### Records shown

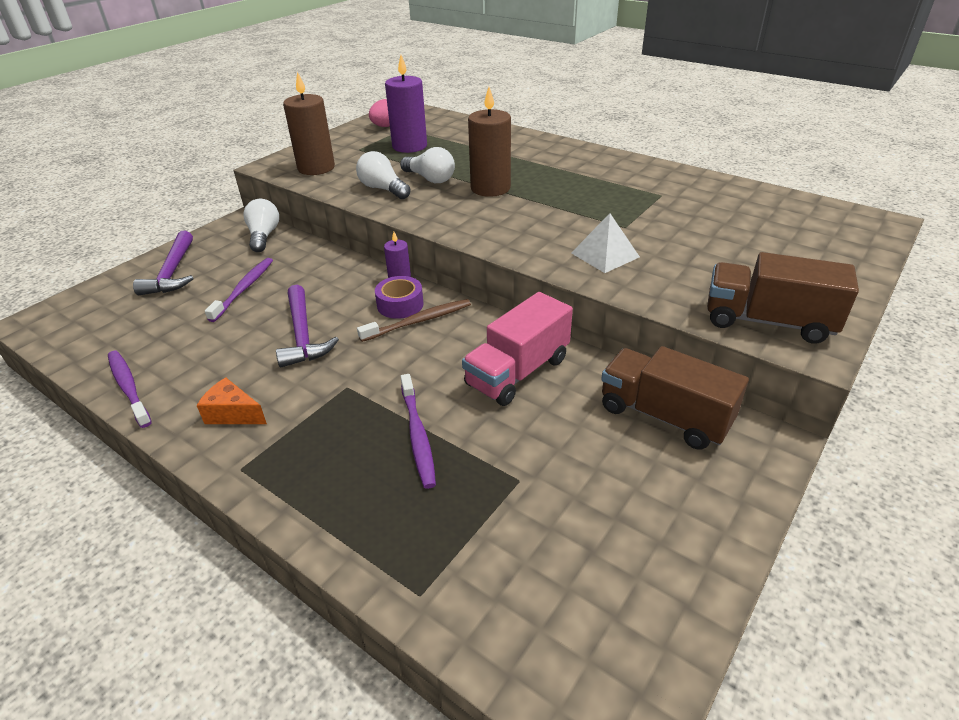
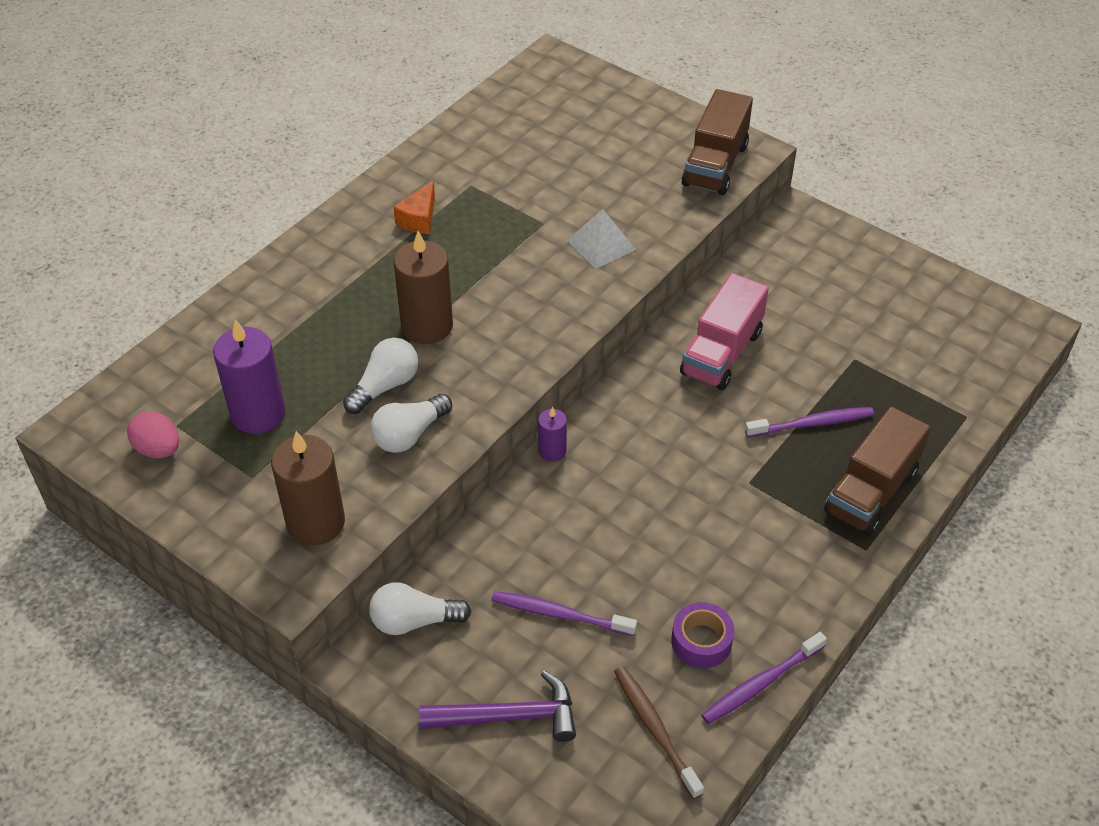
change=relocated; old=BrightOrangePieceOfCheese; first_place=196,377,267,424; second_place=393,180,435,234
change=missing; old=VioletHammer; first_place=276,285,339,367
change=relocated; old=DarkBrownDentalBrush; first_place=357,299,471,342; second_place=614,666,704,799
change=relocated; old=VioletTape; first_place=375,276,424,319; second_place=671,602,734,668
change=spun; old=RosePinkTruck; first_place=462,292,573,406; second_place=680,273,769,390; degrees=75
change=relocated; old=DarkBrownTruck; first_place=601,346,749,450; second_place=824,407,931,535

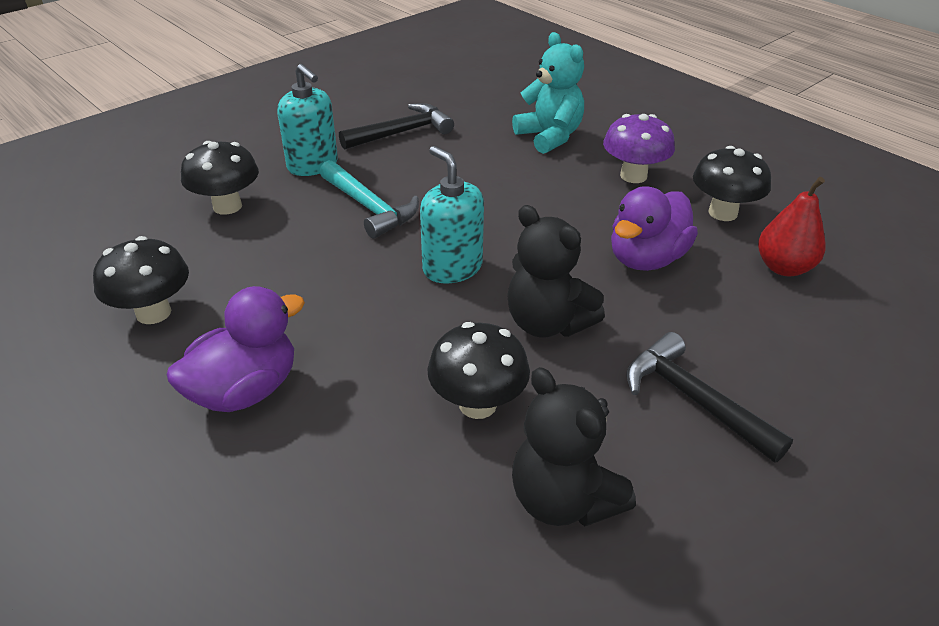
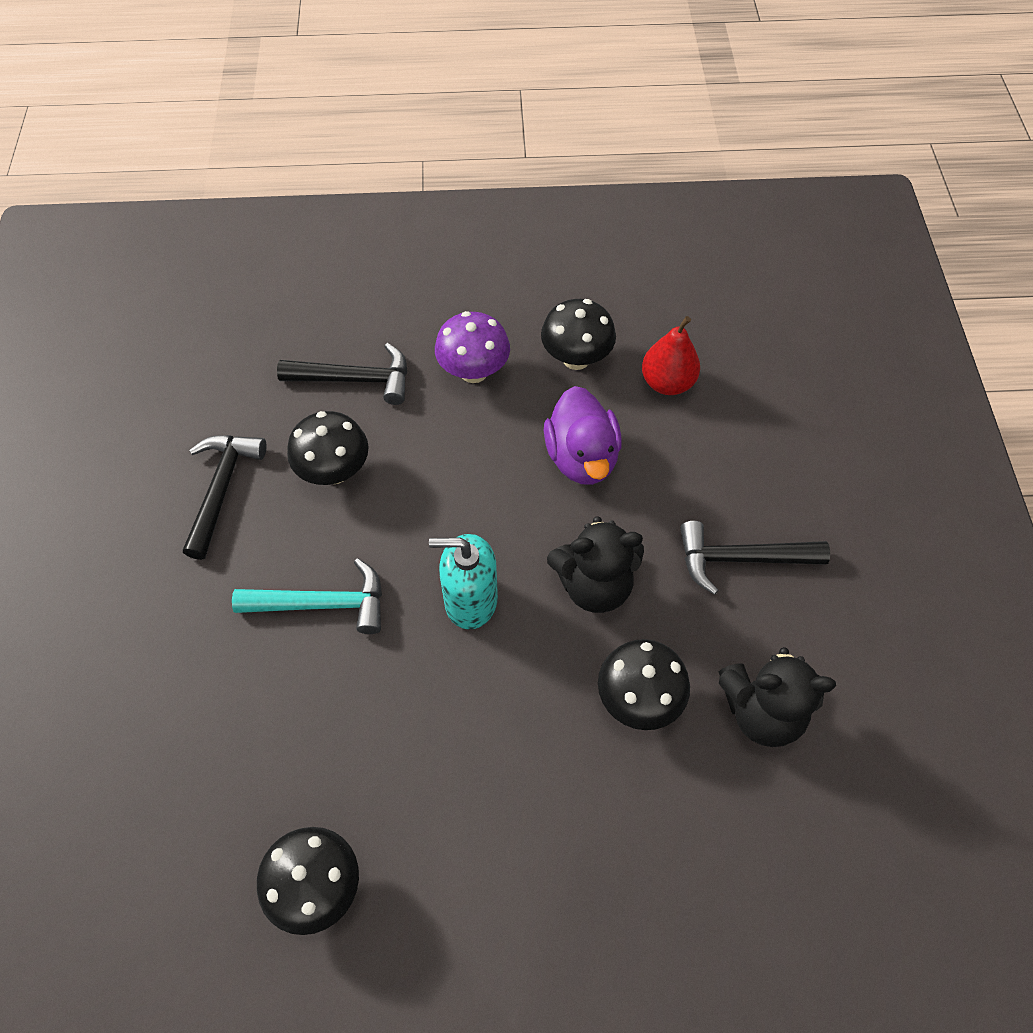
change=missing; old=VioletDuck; first_place=167,286,305,412
change=relocated; old=JetBlackFungus; first_place=181,141,259,215; second_place=287,411,369,485
change=missing; old=TealPumpBottle; first_place=277,64,338,176
change=exchanged; old=TealTeddyBear; new=JetBlackHammer; first_place=512,32,584,154; second_place=277,343,407,405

### Your goal
Write out the entries above word for word. Do not include the pictures.

### Response to this task
change=relocated; old=BrightOrangePieceOfCheese; first_place=196,377,267,424; second_place=393,180,435,234
change=missing; old=VioletHammer; first_place=276,285,339,367
change=relocated; old=DarkBrownDentalBrush; first_place=357,299,471,342; second_place=614,666,704,799
change=relocated; old=VioletTape; first_place=375,276,424,319; second_place=671,602,734,668
change=spun; old=RosePinkTruck; first_place=462,292,573,406; second_place=680,273,769,390; degrees=75
change=relocated; old=DarkBrownTruck; first_place=601,346,749,450; second_place=824,407,931,535

change=missing; old=VioletDuck; first_place=167,286,305,412
change=relocated; old=JetBlackFungus; first_place=181,141,259,215; second_place=287,411,369,485
change=missing; old=TealPumpBottle; first_place=277,64,338,176
change=exchanged; old=TealTeddyBear; new=JetBlackHammer; first_place=512,32,584,154; second_place=277,343,407,405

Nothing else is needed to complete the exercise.